What is required: Set down the rows below word for word, without the pictures.

Input rows:
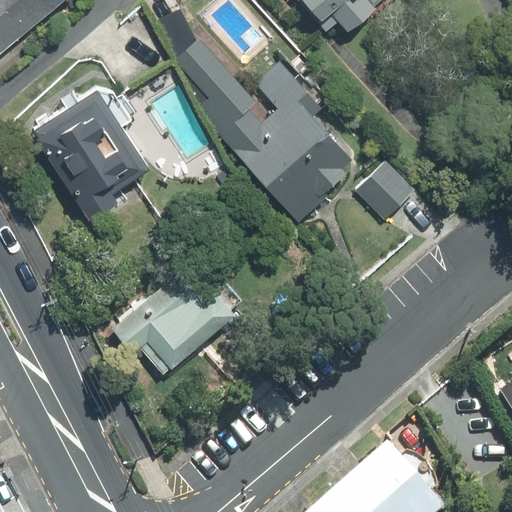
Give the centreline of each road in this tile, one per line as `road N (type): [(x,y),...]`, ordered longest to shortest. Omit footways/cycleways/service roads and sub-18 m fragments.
road 1 (residential): [(213,511),(478,284),(511,269)]
road 2 (tertiary): [(0,305),(109,511)]
road 3 (residential): [(107,0),(0,93)]
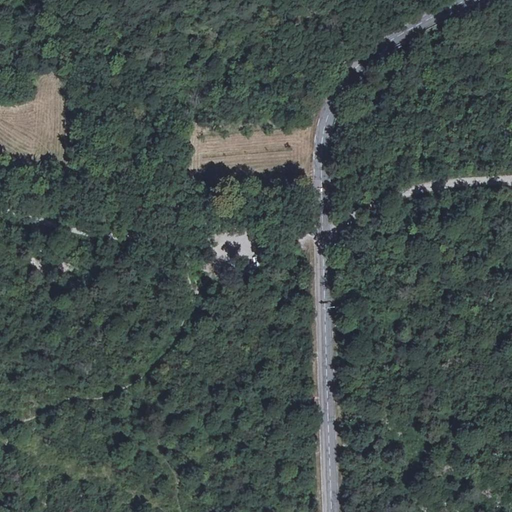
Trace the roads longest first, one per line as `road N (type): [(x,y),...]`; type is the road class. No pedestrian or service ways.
road 1 (secondary): [(465,0),(364,59),(341,85),(322,132),(329,511)]
road 2 (track): [(321,225),(200,239),(84,233),(0,210)]
road 3 (track): [(337,225),(420,188),(511,180)]
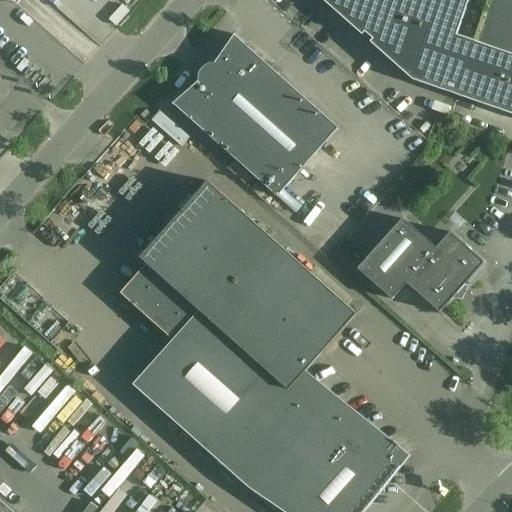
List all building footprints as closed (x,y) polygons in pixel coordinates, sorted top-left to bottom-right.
[(476,42),(490,0),(328,0),(414,77),(412,82),(457,97),(476,42)] [(511,0),(490,0),(476,42),(457,97),(511,116),(511,0)] [(277,197),(319,150),(338,129),(234,36),(235,35),(234,35),(214,64),(218,67),(202,85),(199,82),(172,105),(173,105),(277,197)] [(84,190),(94,201),(110,186),(99,175),(84,190)] [(304,373),(319,356),(357,314),(208,182),(139,258),(146,264),(120,294),(177,344),(140,385),(138,383),(135,387),(275,511),(339,511),(351,499),(352,500),(354,501),(355,501),(357,501),(359,501),(360,501),(362,500),(363,499),(365,498),(400,458),(304,373)] [(74,201),(59,215),(68,225),(83,212),(74,201)] [(406,284),(440,313),(485,263),(450,232),(436,249),(409,225),(403,219),(397,226),(397,225),(358,269),(392,300),(406,284)] [(7,332),(0,339),(0,352),(5,357),(19,342),(7,332)] [(0,399),(2,397),(9,404),(15,398),(0,384),(0,399)] [(134,484),(142,475),(150,483),(165,468),(141,445),(118,468),(134,484)] [(77,461),(55,484),(63,491),(85,468),(77,461)] [(97,510),(122,477),(114,472),(90,504),(97,510)] [(0,511),(13,511),(0,500),(0,511)]
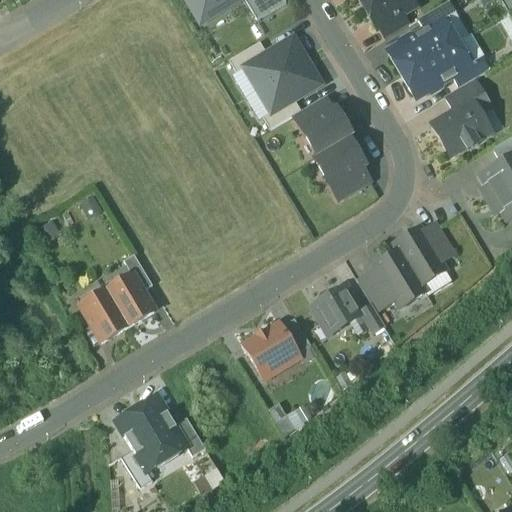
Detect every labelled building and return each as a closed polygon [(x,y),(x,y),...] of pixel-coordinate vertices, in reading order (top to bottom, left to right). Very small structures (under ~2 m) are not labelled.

Expected output:
Give the centreline of each road in this tile, one per line as `road N (type): [(x,y),...]`, ordered longest to shortest. Omit footways/cycleways/service roads and sub-18 m fragments.
road 1 (residential): [(213,511),(478,284),(511,269)]
road 2 (tertiary): [(0,305),(109,511)]
road 3 (residential): [(107,0),(0,93)]
Trace the roads longest first, one per line as `road N (type): [(x,y),...]`; type is the road class. No pedestrian or service ways.
road 1 (secondary): [(465,0),(364,59),(341,85),(322,132),(329,511)]
road 2 (track): [(321,225),(200,239),(84,233),(0,210)]
road 3 (track): [(337,225),(420,188),(511,180)]
List all building footprints as closed (x,y) polygons in pixel coordinates, sorted top-left to bottom-right.
[(476,42),(490,0),(328,0),(414,77),(412,82),(457,97),(476,42)] [(511,0),(490,0),(476,42),(457,97),(511,116),(511,0)] [(277,197),(319,150),(338,129),(234,36),(235,35),(234,35),(214,64),(218,67),(202,85),(199,82),(172,105),(173,105),(277,197)] [(84,190),(94,201),(110,186),(99,175),(84,190)] [(304,373),(319,356),(357,314),(208,182),(139,258),(146,264),(120,294),(177,344),(140,385),(138,383),(135,387),(275,511),(339,511),(351,499),(352,500),(354,501),(355,501),(357,501),(359,501),(360,501),(362,500),(363,499),(365,498),(400,458),(304,373)] [(74,201),(59,215),(68,225),(83,212),(74,201)] [(406,284),(440,313),(485,263),(450,232),(436,249),(409,225),(403,219),(397,226),(397,225),(358,269),(392,300),(406,284)] [(7,332),(0,339),(0,352),(5,357),(19,342),(7,332)] [(0,399),(2,397),(9,404),(15,398),(0,384),(0,399)] [(134,484),(142,475),(150,483),(165,468),(141,445),(118,468),(134,484)] [(77,461),(55,484),(63,491),(85,468),(77,461)] [(97,510),(122,477),(114,472),(90,504),(97,510)] [(0,511),(13,511),(0,500),(0,511)]
Detect every labelled building and return each as a closed polygon [(x,y),(x,y),...] of pixel-coordinate vertices, in reading order (top to bottom, left to right). Very small structures (under ~2 m) are not labelled.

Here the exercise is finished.